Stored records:
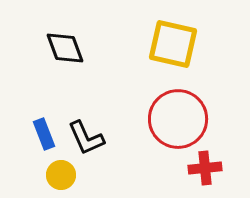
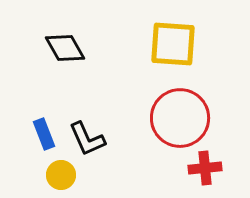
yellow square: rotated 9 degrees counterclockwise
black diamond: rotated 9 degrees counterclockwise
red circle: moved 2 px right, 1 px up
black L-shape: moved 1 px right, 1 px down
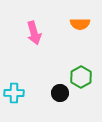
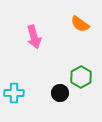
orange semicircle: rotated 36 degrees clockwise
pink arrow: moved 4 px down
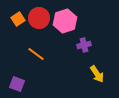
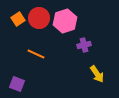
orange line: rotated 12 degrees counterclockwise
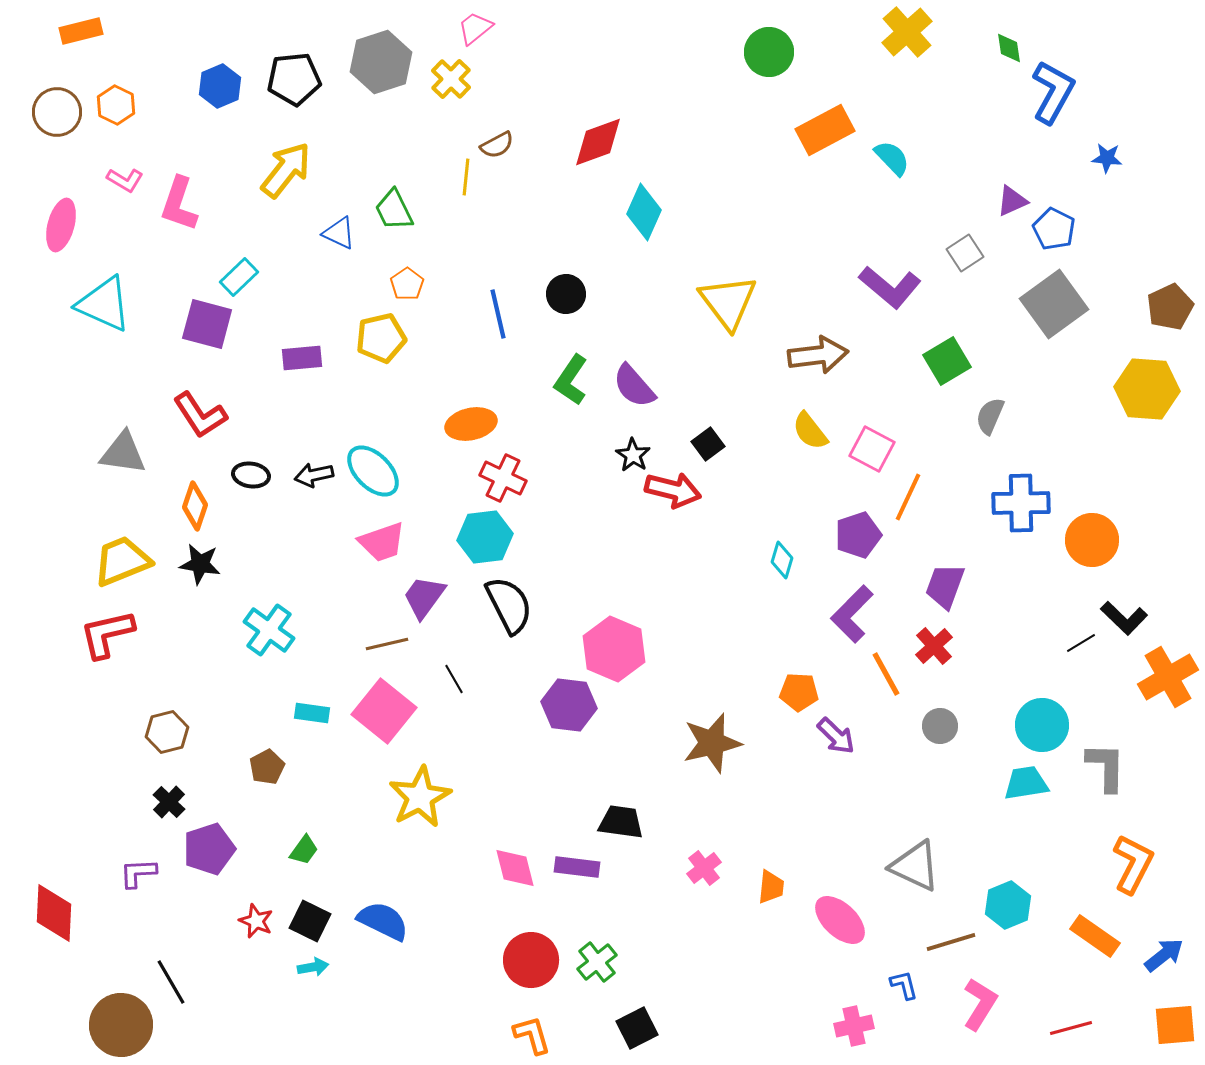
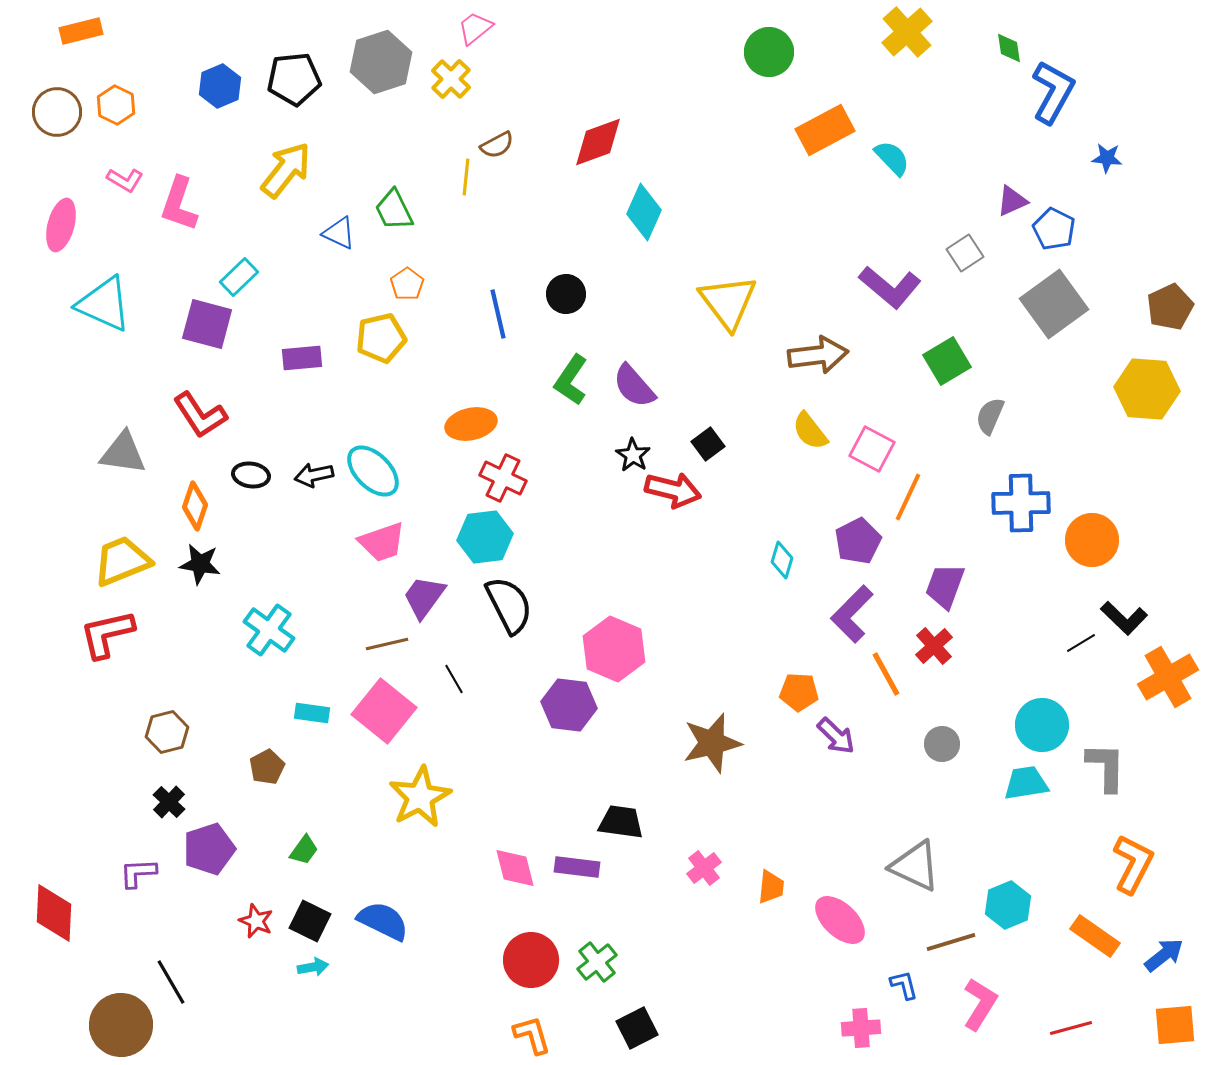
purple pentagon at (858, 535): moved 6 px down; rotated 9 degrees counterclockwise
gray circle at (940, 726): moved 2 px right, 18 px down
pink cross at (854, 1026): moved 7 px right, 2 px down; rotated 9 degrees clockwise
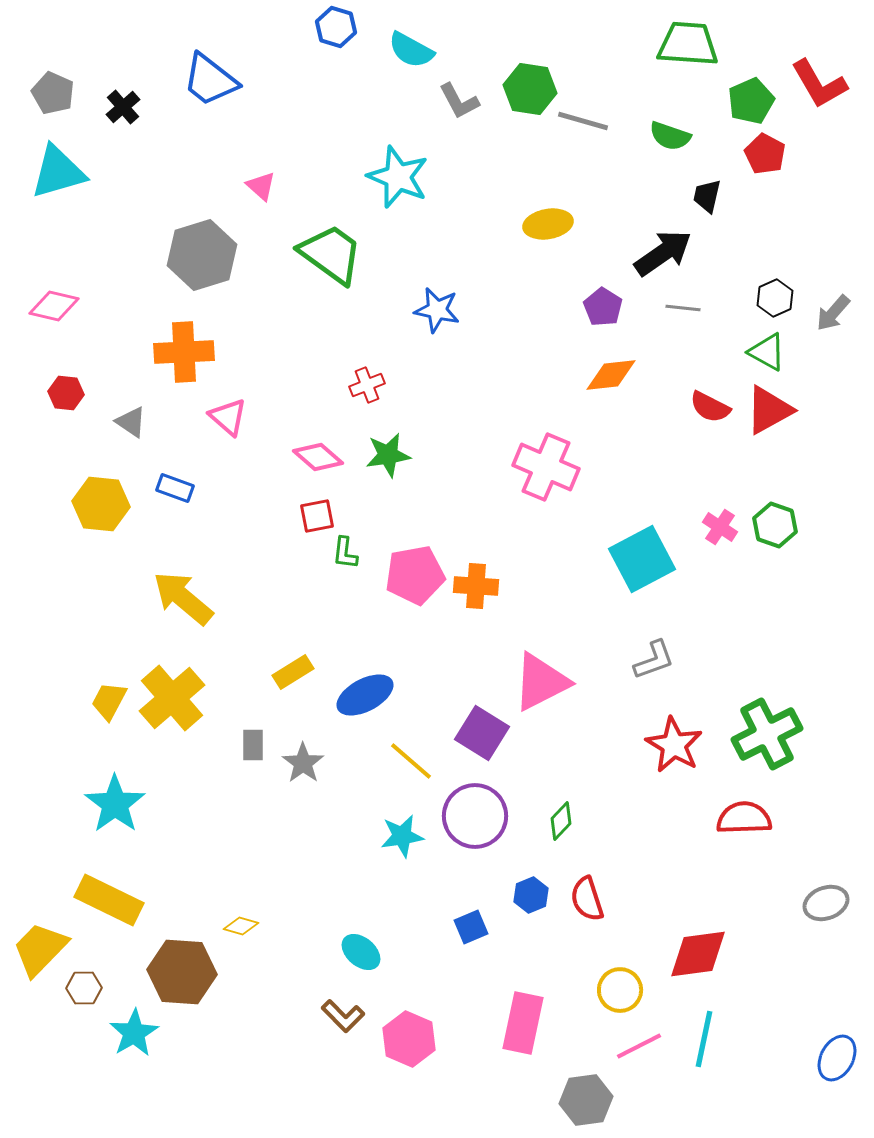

==

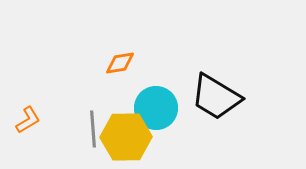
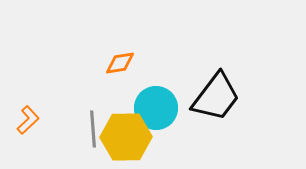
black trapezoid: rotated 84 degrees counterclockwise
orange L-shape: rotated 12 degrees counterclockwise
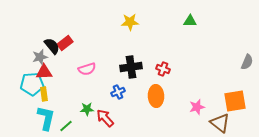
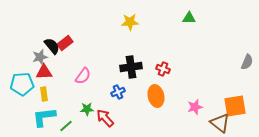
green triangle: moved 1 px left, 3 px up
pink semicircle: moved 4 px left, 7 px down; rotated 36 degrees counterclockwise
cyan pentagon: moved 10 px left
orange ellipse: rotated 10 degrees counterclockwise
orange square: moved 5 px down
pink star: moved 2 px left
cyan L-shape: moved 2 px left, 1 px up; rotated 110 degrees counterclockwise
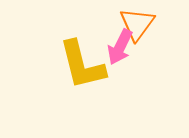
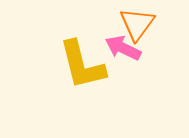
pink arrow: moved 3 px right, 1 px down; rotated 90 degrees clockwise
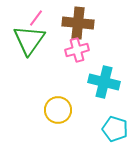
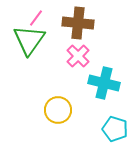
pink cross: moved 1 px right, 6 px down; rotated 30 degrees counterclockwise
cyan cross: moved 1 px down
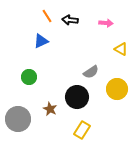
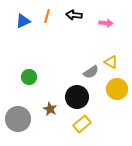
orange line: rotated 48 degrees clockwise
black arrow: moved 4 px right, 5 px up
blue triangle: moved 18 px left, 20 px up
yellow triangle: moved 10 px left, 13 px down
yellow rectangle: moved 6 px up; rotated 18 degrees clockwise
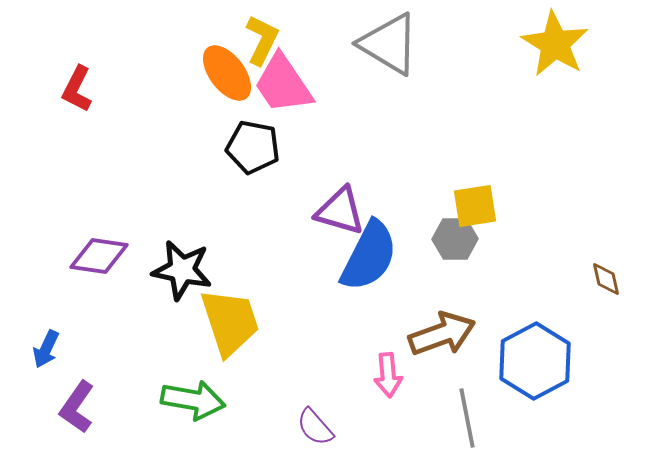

(WHAT YOU SHOULD DO): Count the lines in the records that contain the string "pentagon", matching case exactly, and give only that number.

(RESPONSE BELOW): 2